[PROBLEM DETAILS]
Could you restate the whole listing below word for word, minus the pictures?

[MATERIAL PROVIDED]
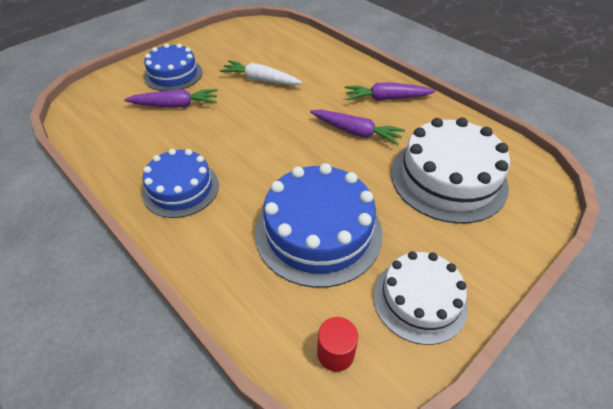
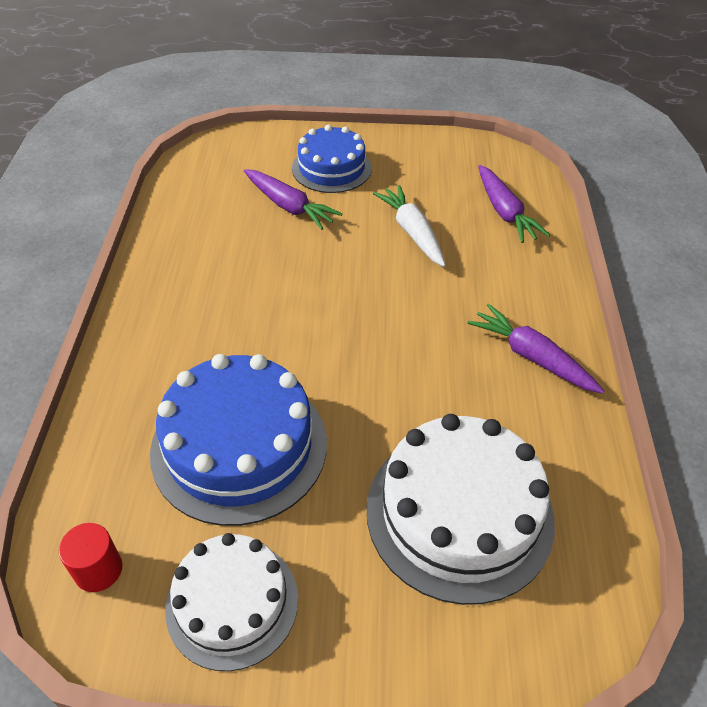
camera: 45 degrees right, 0 degrees up
(181, 188) = (184, 301): blue cake -> none
(356, 132) = (431, 371): purple carrot -> purple carrot (505, 212)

[REPLY TO THE TASK]
camera: 45 degrees right, 0 degrees up
(181, 188) = (184, 301): blue cake -> none
(356, 132) = (431, 371): purple carrot -> purple carrot (505, 212)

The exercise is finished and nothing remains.